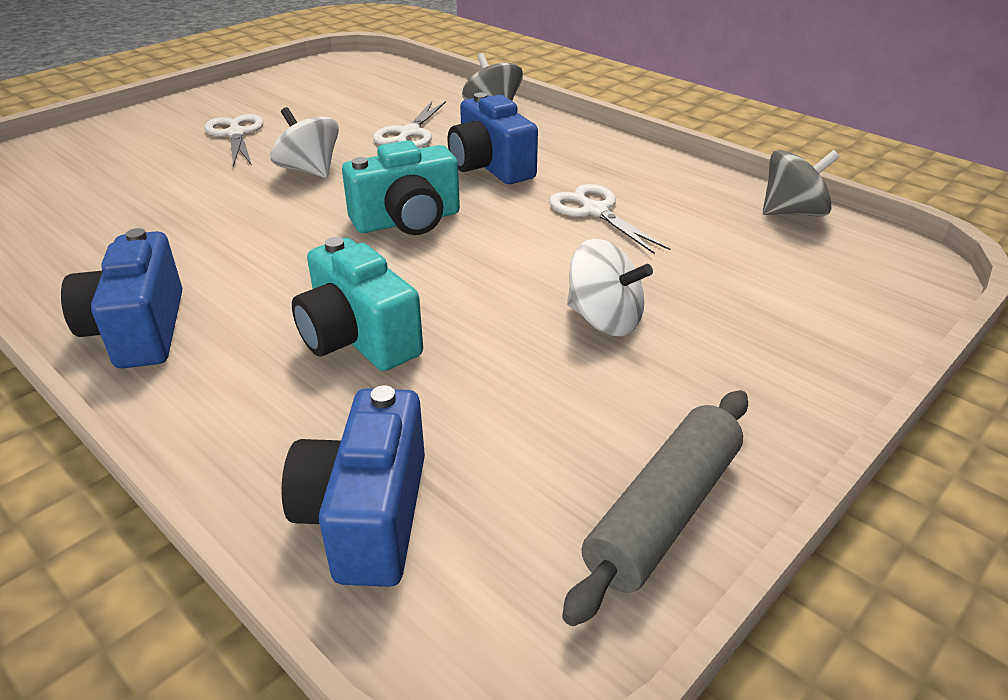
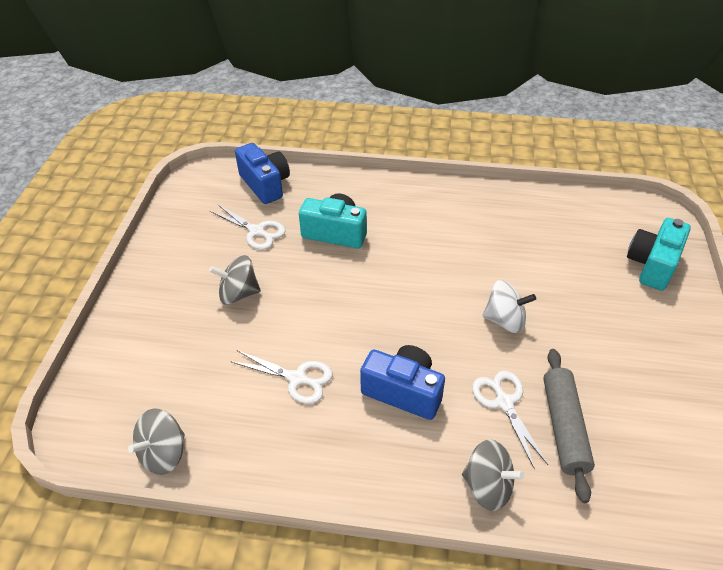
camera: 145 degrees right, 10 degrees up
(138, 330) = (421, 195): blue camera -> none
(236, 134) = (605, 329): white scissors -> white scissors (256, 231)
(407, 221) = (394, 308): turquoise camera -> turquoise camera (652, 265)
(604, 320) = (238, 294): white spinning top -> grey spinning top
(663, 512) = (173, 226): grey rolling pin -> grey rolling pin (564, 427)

# Work instructions
Repeat exactly and only the lines from the start of the data above through the line that holds "(407, 221) = (394, 308): turquoise", inclusive. Pictures do not belong in the copy.

# Exercise result
camera: 145 degrees right, 10 degrees up
(138, 330) = (421, 195): blue camera -> none
(236, 134) = (605, 329): white scissors -> white scissors (256, 231)
(407, 221) = (394, 308): turquoise camera -> turquoise camera (652, 265)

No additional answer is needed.